DIRECTIONS
Could you copy, exactly as written, every line from the first line of the records through the one containing "none -> pink tile D6:G6 level 1"?

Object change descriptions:
*** Begin section ***

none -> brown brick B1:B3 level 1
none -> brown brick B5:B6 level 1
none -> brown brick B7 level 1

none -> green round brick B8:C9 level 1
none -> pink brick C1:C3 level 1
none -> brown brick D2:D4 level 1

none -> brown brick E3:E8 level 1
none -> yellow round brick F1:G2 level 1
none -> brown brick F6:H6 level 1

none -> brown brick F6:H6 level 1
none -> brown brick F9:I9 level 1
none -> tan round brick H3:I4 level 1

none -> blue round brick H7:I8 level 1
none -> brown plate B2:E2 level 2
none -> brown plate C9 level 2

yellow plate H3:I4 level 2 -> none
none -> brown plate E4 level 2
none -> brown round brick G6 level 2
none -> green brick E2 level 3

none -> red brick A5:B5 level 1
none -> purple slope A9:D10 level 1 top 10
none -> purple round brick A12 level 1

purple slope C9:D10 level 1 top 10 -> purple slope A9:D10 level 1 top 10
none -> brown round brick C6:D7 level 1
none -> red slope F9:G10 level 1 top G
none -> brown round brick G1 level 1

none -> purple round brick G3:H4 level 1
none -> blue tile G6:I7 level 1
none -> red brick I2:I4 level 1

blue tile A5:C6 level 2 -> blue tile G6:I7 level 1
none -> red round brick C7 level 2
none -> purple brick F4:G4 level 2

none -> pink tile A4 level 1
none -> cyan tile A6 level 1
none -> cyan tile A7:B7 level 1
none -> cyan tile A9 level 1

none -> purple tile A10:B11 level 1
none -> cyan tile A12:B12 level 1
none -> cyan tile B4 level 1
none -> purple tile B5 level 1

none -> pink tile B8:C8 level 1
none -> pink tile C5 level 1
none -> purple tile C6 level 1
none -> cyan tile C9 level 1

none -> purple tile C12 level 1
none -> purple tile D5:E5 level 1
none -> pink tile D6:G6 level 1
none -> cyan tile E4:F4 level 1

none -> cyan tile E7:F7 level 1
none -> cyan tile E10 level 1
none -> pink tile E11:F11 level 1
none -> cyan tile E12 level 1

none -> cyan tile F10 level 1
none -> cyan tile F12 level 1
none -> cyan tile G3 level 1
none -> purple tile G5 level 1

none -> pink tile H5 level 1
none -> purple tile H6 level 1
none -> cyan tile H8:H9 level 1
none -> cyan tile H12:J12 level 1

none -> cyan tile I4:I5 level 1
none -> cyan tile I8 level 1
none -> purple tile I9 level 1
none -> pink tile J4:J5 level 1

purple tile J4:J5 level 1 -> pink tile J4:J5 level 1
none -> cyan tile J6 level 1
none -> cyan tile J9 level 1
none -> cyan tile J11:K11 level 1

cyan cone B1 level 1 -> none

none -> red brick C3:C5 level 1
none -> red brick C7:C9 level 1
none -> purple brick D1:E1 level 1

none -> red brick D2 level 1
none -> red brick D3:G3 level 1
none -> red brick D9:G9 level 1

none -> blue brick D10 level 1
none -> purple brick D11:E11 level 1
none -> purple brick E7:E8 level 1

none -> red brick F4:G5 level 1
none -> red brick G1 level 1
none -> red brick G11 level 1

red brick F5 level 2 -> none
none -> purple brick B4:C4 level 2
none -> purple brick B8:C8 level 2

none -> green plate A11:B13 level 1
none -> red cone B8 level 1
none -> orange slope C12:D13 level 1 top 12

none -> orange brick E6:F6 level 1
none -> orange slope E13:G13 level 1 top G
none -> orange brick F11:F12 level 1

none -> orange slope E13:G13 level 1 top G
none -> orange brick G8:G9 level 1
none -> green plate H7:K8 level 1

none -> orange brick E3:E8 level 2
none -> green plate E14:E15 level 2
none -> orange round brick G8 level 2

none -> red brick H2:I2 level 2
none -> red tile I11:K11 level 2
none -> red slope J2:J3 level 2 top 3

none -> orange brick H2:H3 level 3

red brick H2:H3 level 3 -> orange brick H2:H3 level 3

*** End section ***

EXERCISE OUTPUT
none -> brown brick B1:B3 level 1
none -> brown brick B5:B6 level 1
none -> brown brick B7 level 1

none -> green round brick B8:C9 level 1
none -> pink brick C1:C3 level 1
none -> brown brick D2:D4 level 1

none -> brown brick E3:E8 level 1
none -> yellow round brick F1:G2 level 1
none -> brown brick F6:H6 level 1

none -> brown brick F6:H6 level 1
none -> brown brick F9:I9 level 1
none -> tan round brick H3:I4 level 1

none -> blue round brick H7:I8 level 1
none -> brown plate B2:E2 level 2
none -> brown plate C9 level 2

yellow plate H3:I4 level 2 -> none
none -> brown plate E4 level 2
none -> brown round brick G6 level 2
none -> green brick E2 level 3

none -> red brick A5:B5 level 1
none -> purple slope A9:D10 level 1 top 10
none -> purple round brick A12 level 1

purple slope C9:D10 level 1 top 10 -> purple slope A9:D10 level 1 top 10
none -> brown round brick C6:D7 level 1
none -> red slope F9:G10 level 1 top G
none -> brown round brick G1 level 1

none -> purple round brick G3:H4 level 1
none -> blue tile G6:I7 level 1
none -> red brick I2:I4 level 1

blue tile A5:C6 level 2 -> blue tile G6:I7 level 1
none -> red round brick C7 level 2
none -> purple brick F4:G4 level 2

none -> pink tile A4 level 1
none -> cyan tile A6 level 1
none -> cyan tile A7:B7 level 1
none -> cyan tile A9 level 1

none -> purple tile A10:B11 level 1
none -> cyan tile A12:B12 level 1
none -> cyan tile B4 level 1
none -> purple tile B5 level 1

none -> pink tile B8:C8 level 1
none -> pink tile C5 level 1
none -> purple tile C6 level 1
none -> cyan tile C9 level 1

none -> purple tile C12 level 1
none -> purple tile D5:E5 level 1
none -> pink tile D6:G6 level 1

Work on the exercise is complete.